_TASK REQUIREMENTS_: Using only the entries below, copy exactly the lines that begin at the one with "P101 pin 1: W22 -> GND" and end at the one with "R101: 56k (W11, W16) -> 56k (+5V, W16)", both included. Drop the pictures.

*** MATERIAL FOR THIS EXERCISE Section Begins ***

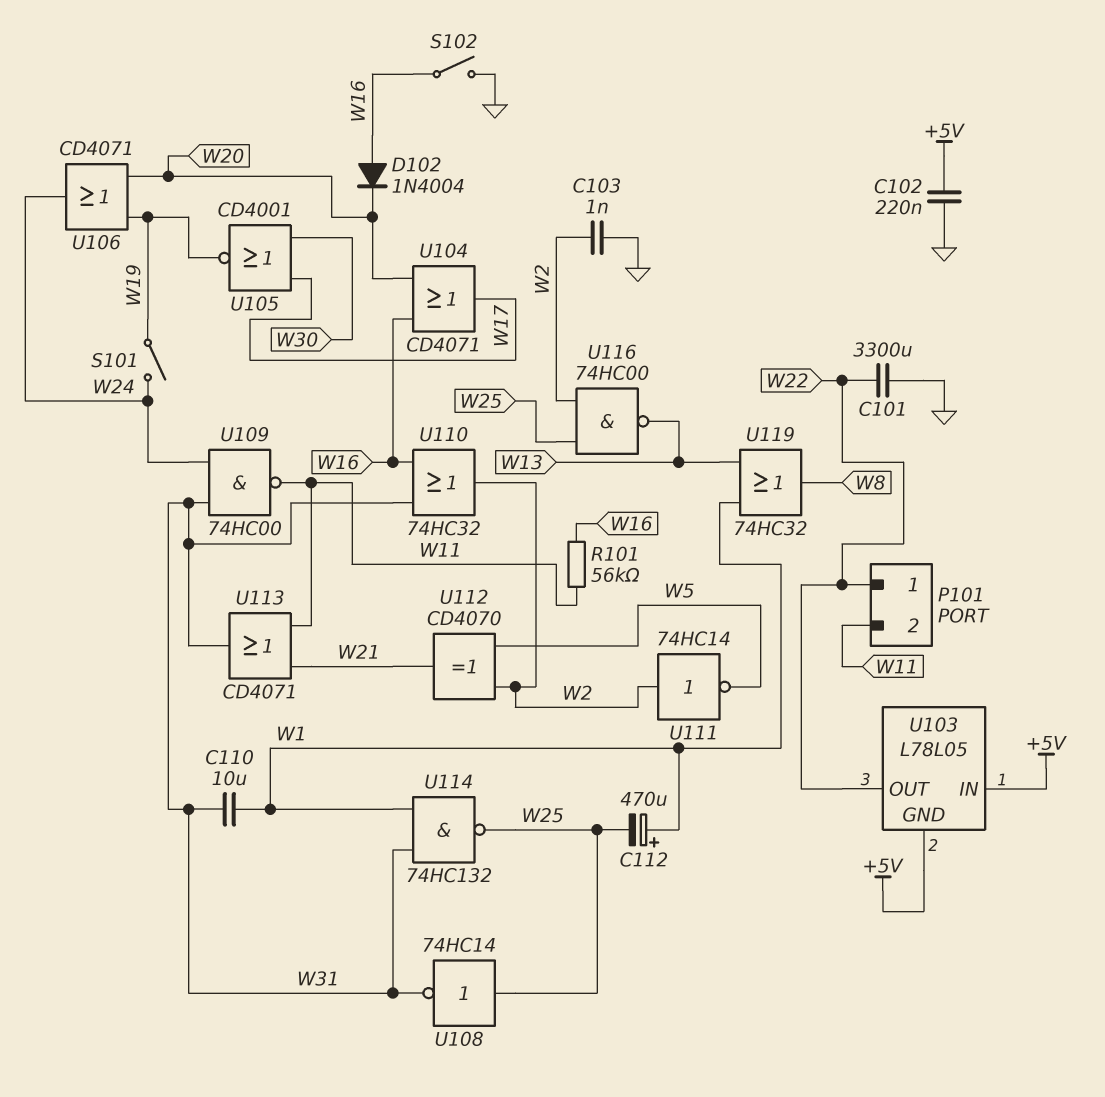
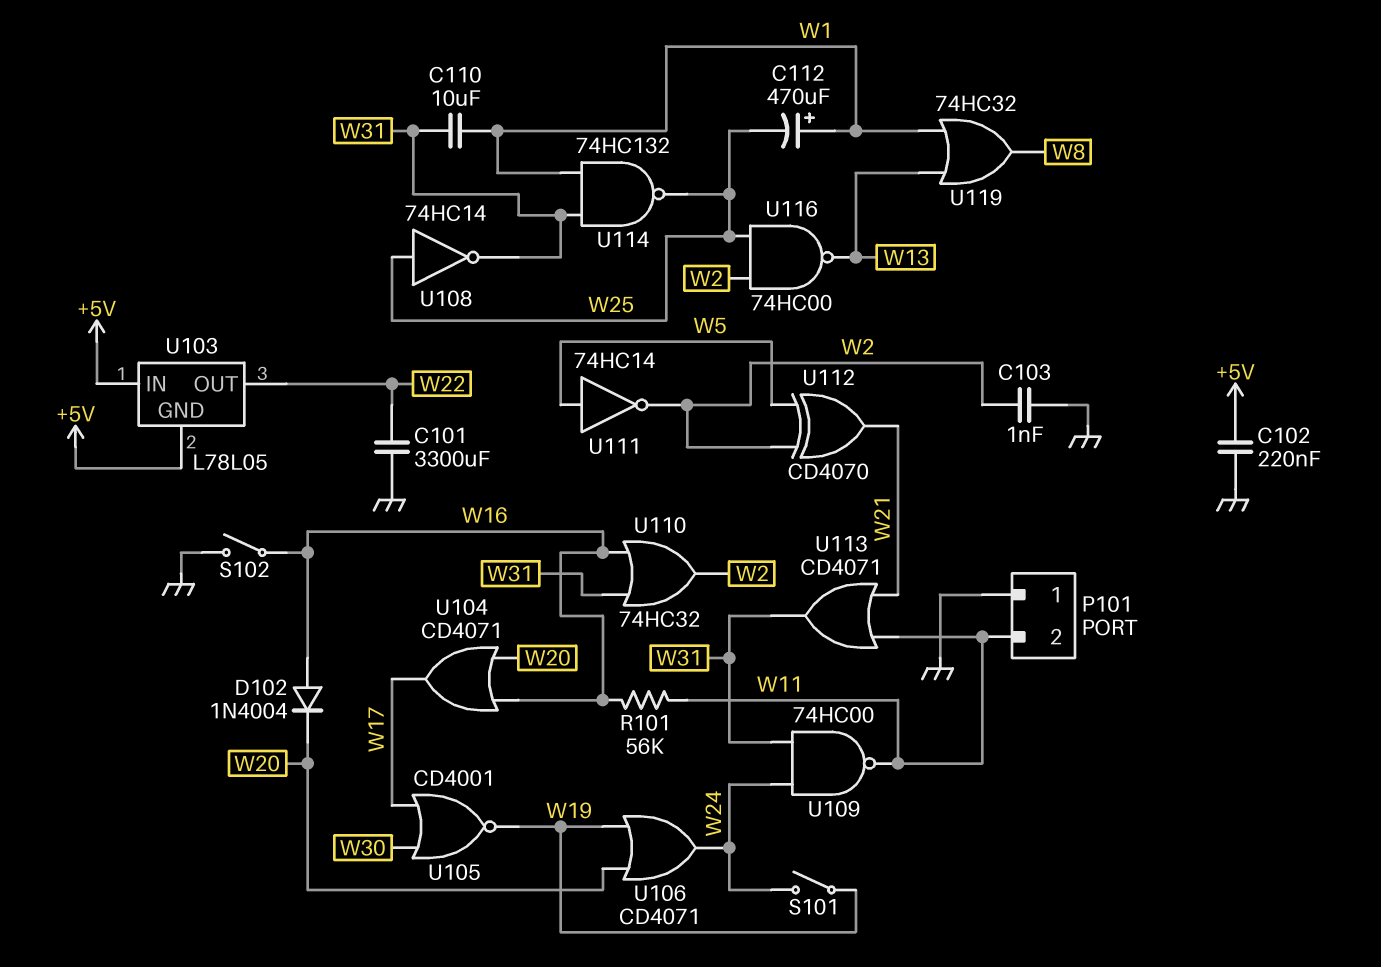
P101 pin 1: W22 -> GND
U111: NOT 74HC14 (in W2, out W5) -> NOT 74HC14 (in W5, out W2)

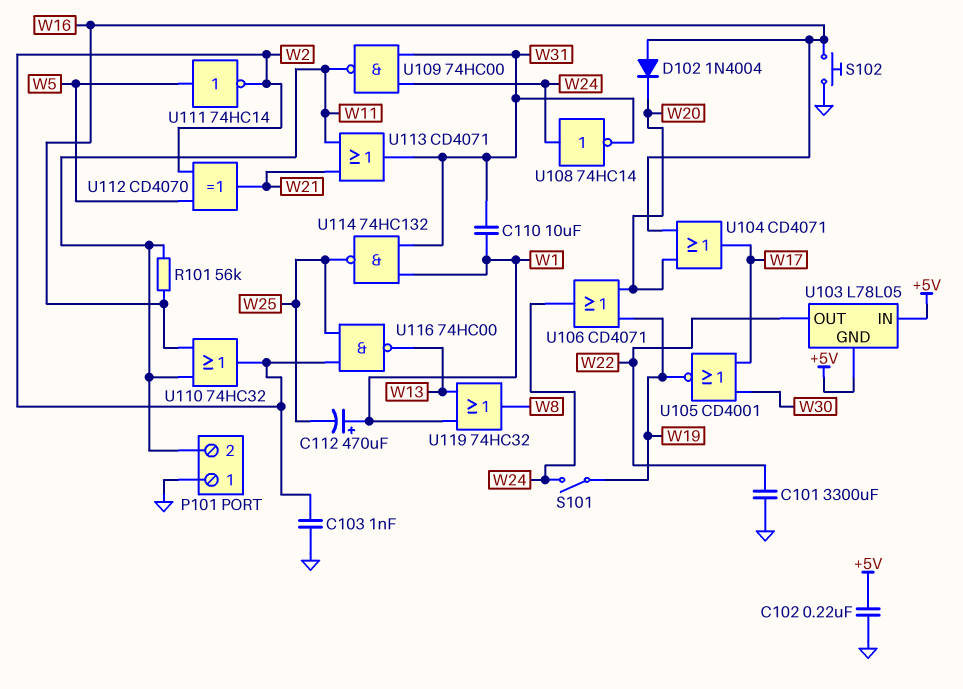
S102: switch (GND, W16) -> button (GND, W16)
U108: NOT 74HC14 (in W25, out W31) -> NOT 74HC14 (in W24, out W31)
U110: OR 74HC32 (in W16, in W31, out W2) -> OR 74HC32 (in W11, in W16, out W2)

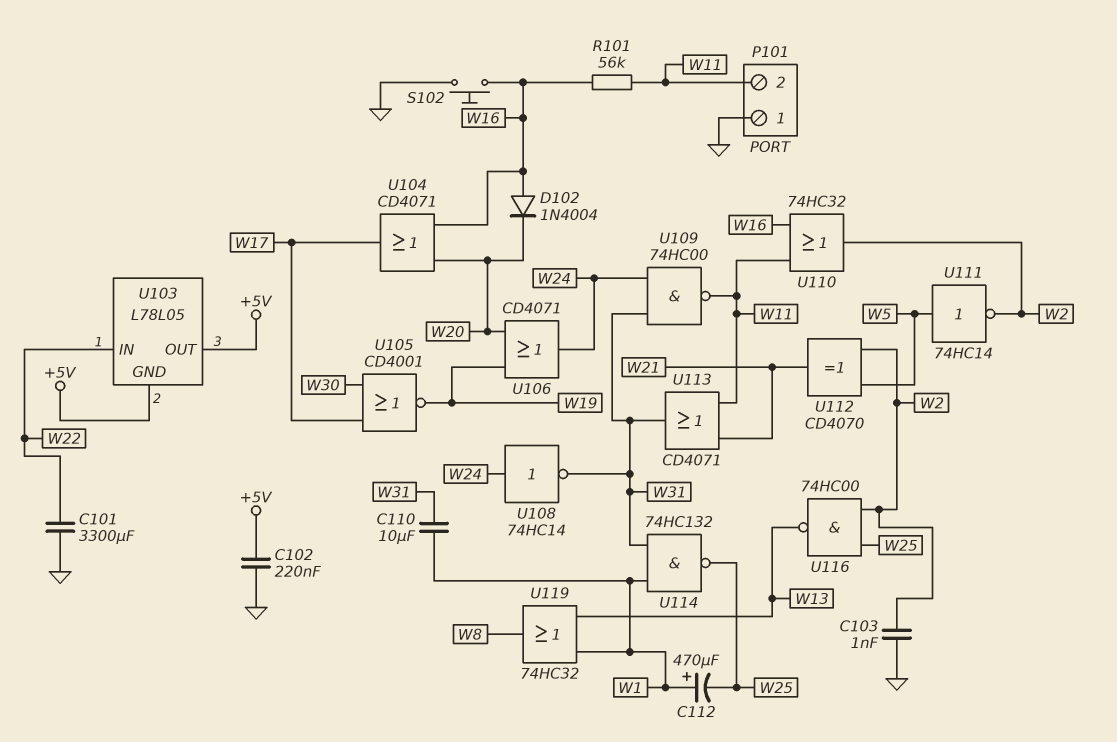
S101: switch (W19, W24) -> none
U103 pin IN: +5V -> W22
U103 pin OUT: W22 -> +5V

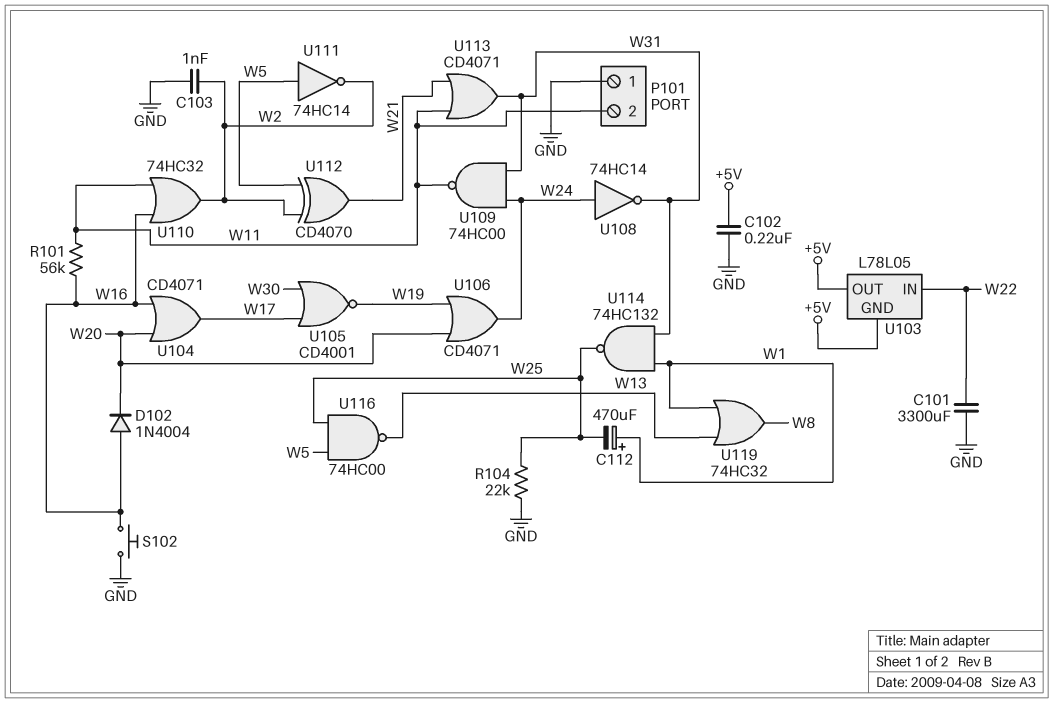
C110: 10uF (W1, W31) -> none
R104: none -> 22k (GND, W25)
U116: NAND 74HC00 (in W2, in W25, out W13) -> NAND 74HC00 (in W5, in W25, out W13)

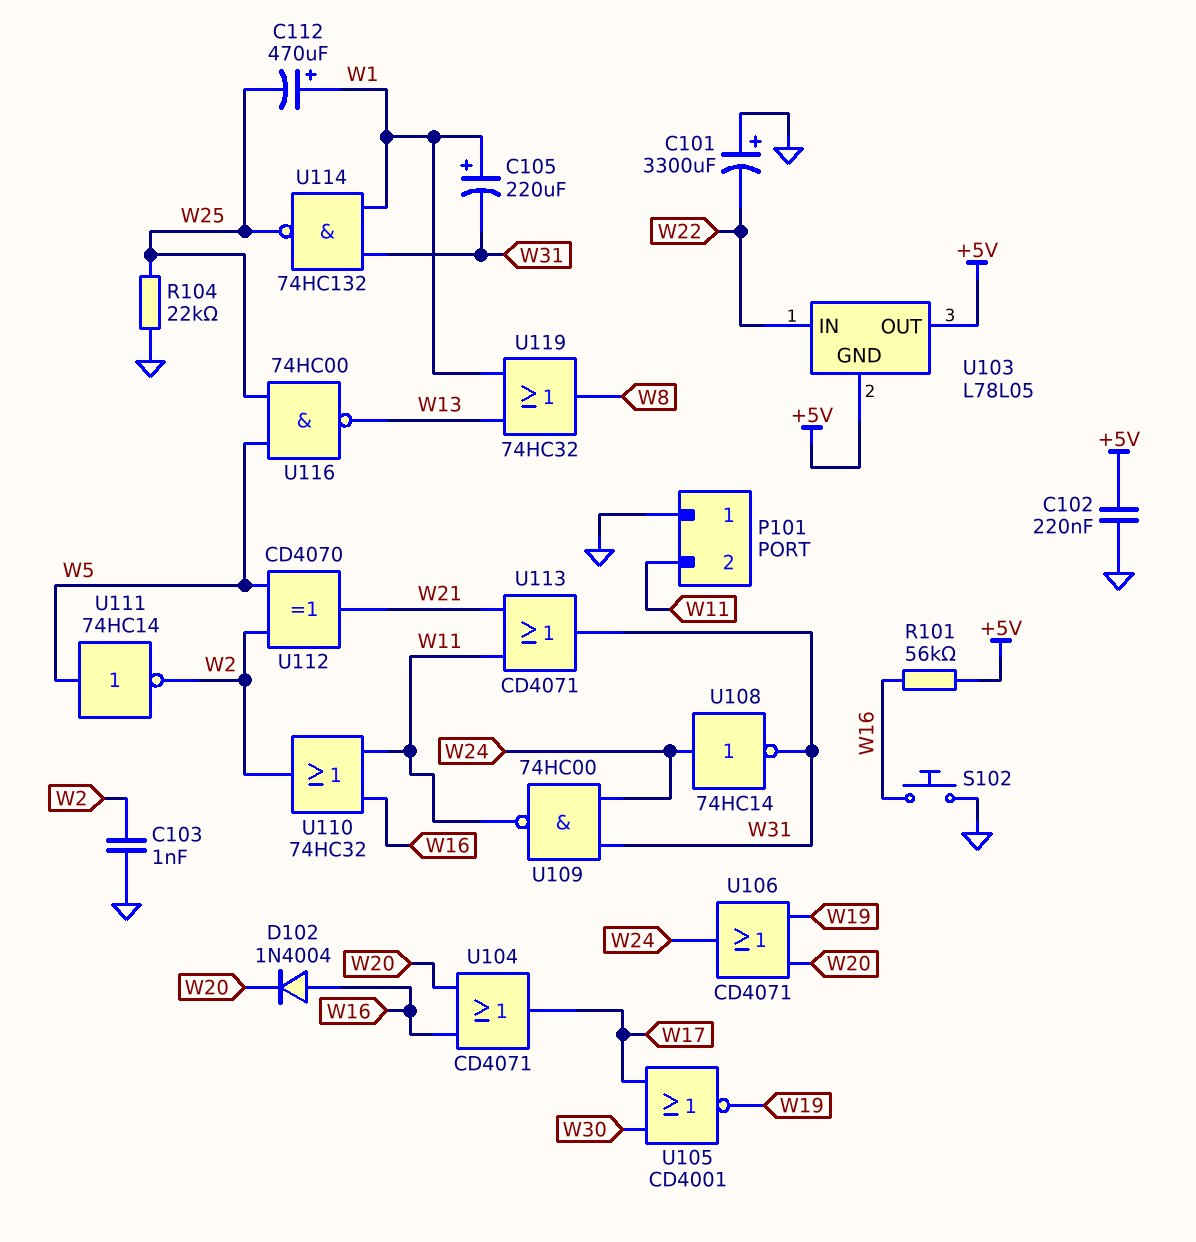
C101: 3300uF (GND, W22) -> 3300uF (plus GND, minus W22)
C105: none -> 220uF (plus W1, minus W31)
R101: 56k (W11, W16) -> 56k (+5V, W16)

*** MATERIAL FOR THIS EXERCISE Section Ends ***
*** MATERIAL FOR THIS EXERCISE Section Begins ***

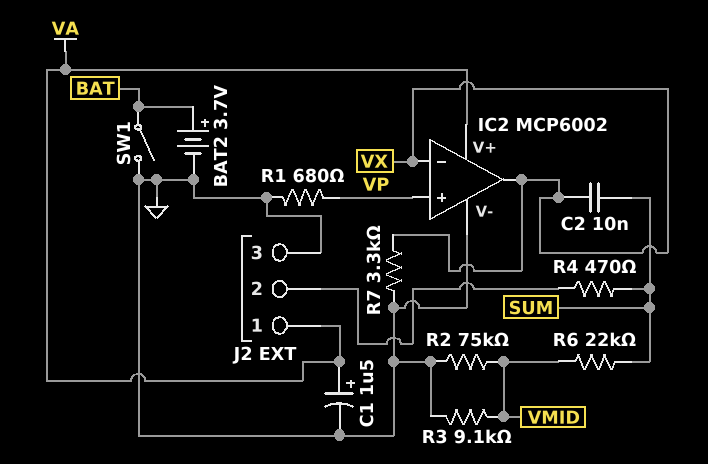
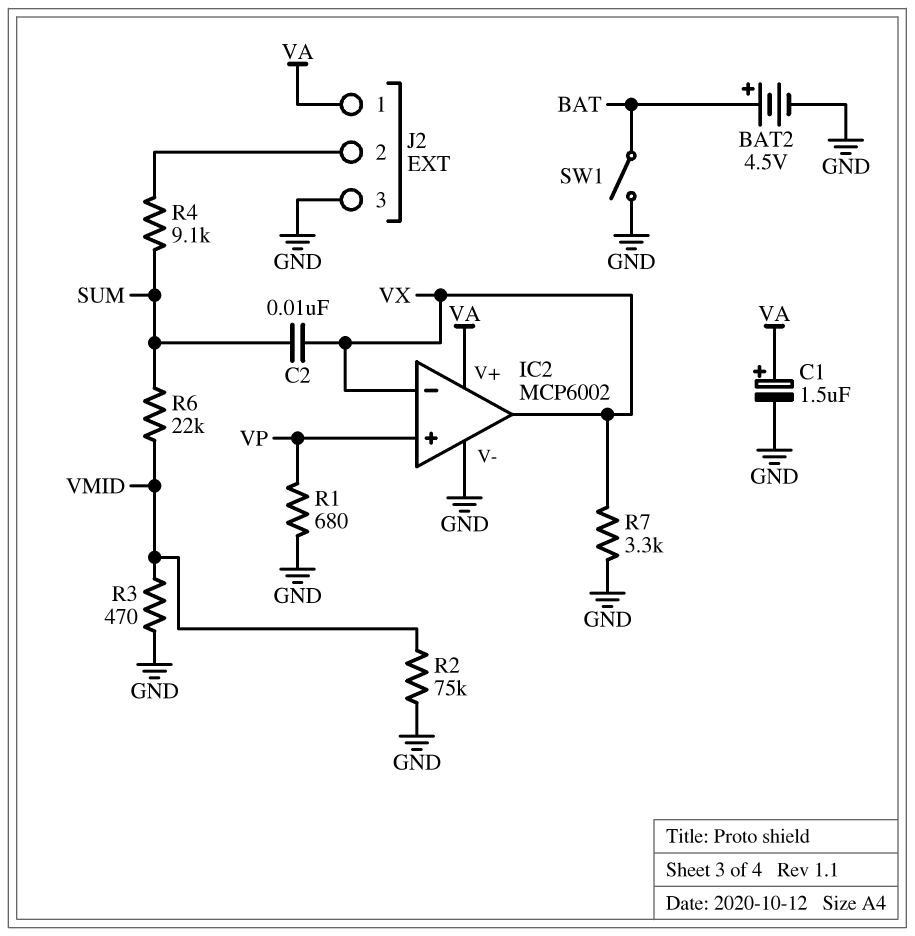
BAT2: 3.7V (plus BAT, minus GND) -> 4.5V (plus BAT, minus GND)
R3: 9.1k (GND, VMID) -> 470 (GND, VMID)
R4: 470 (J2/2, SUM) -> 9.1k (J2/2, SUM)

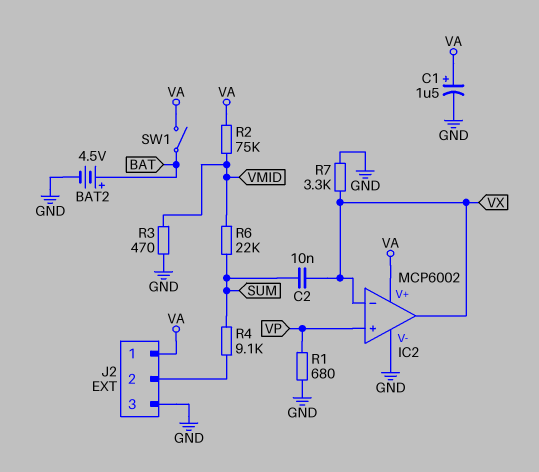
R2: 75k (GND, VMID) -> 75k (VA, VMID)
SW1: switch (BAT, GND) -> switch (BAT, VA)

*** MATERIAL FOR THIS EXERCISE Section Ends ***

_SOLUTION TO THIS TASK_:
P101 pin 1: W22 -> GND
U111: NOT 74HC14 (in W2, out W5) -> NOT 74HC14 (in W5, out W2)

S102: switch (GND, W16) -> button (GND, W16)
U108: NOT 74HC14 (in W25, out W31) -> NOT 74HC14 (in W24, out W31)
U110: OR 74HC32 (in W16, in W31, out W2) -> OR 74HC32 (in W11, in W16, out W2)

S101: switch (W19, W24) -> none
U103 pin IN: +5V -> W22
U103 pin OUT: W22 -> +5V

C110: 10uF (W1, W31) -> none
R104: none -> 22k (GND, W25)
U116: NAND 74HC00 (in W2, in W25, out W13) -> NAND 74HC00 (in W5, in W25, out W13)

C101: 3300uF (GND, W22) -> 3300uF (plus GND, minus W22)
C105: none -> 220uF (plus W1, minus W31)
R101: 56k (W11, W16) -> 56k (+5V, W16)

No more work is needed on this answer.